▸ Task description
Start at the line that contains "blue trapezoid at". Repeat it and each line after it, exactly, up to and including the final line of the data.

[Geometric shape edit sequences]
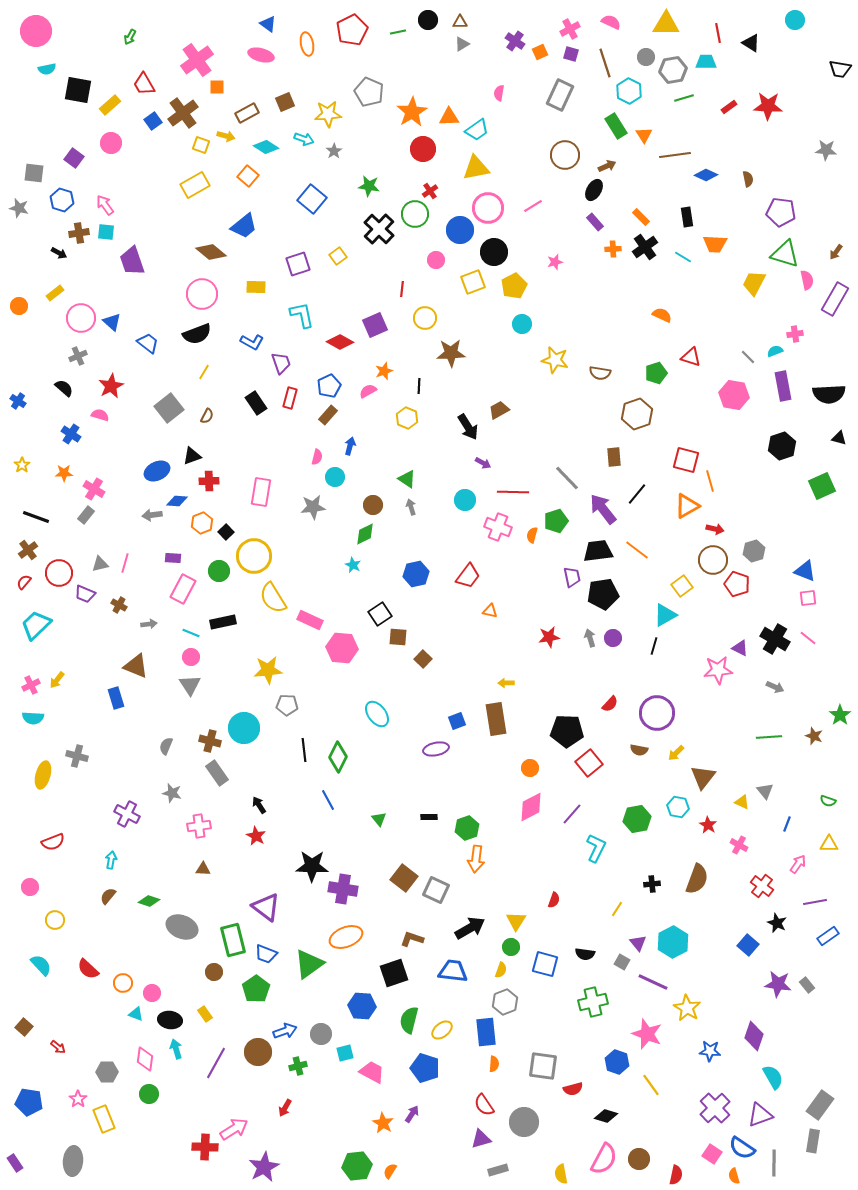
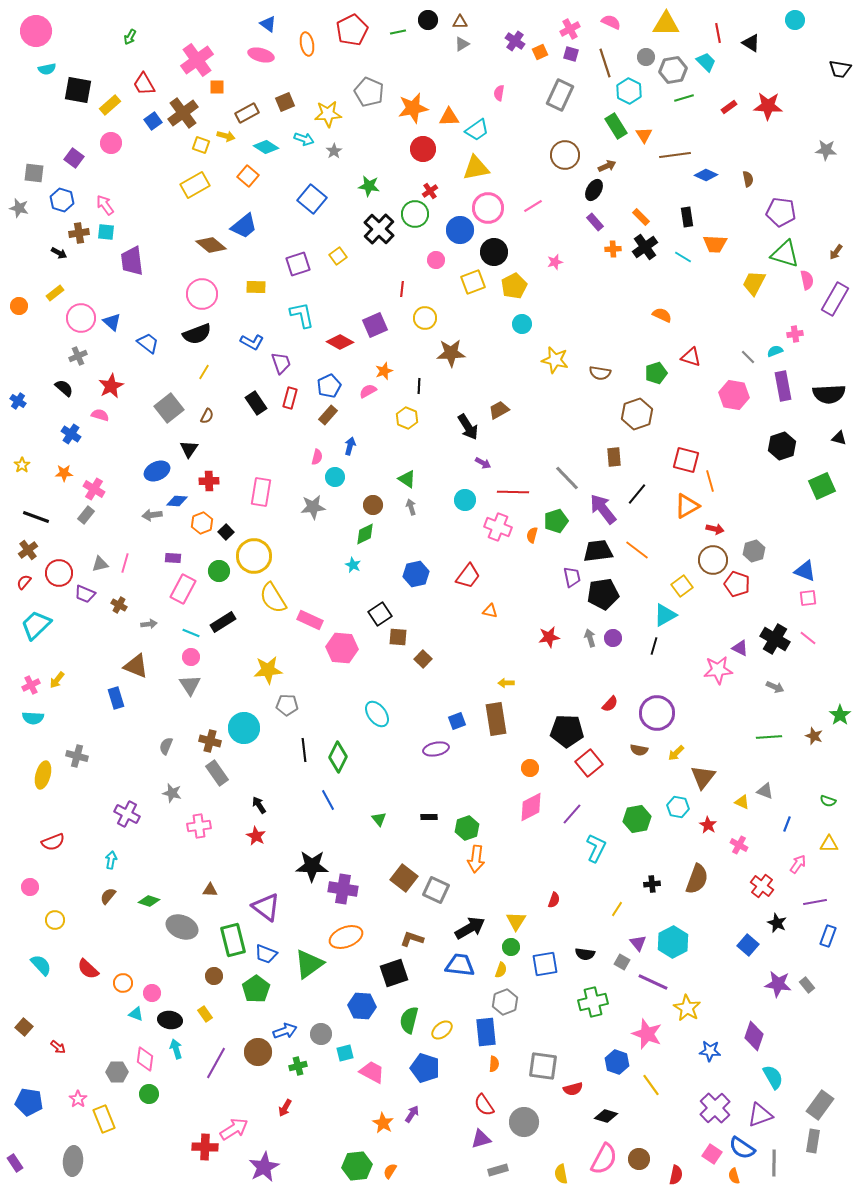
cyan trapezoid at (706, 62): rotated 45 degrees clockwise
orange star at (412, 112): moved 1 px right, 4 px up; rotated 20 degrees clockwise
brown diamond at (211, 252): moved 7 px up
purple trapezoid at (132, 261): rotated 12 degrees clockwise
black triangle at (192, 456): moved 3 px left, 7 px up; rotated 36 degrees counterclockwise
black rectangle at (223, 622): rotated 20 degrees counterclockwise
gray triangle at (765, 791): rotated 30 degrees counterclockwise
brown triangle at (203, 869): moved 7 px right, 21 px down
blue rectangle at (828, 936): rotated 35 degrees counterclockwise
blue square at (545, 964): rotated 24 degrees counterclockwise
blue trapezoid at (453, 971): moved 7 px right, 6 px up
brown circle at (214, 972): moved 4 px down
gray hexagon at (107, 1072): moved 10 px right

▸ Written solution
blue trapezoid at (453, 971): moved 7 px right, 6 px up
brown circle at (214, 972): moved 4 px down
gray hexagon at (107, 1072): moved 10 px right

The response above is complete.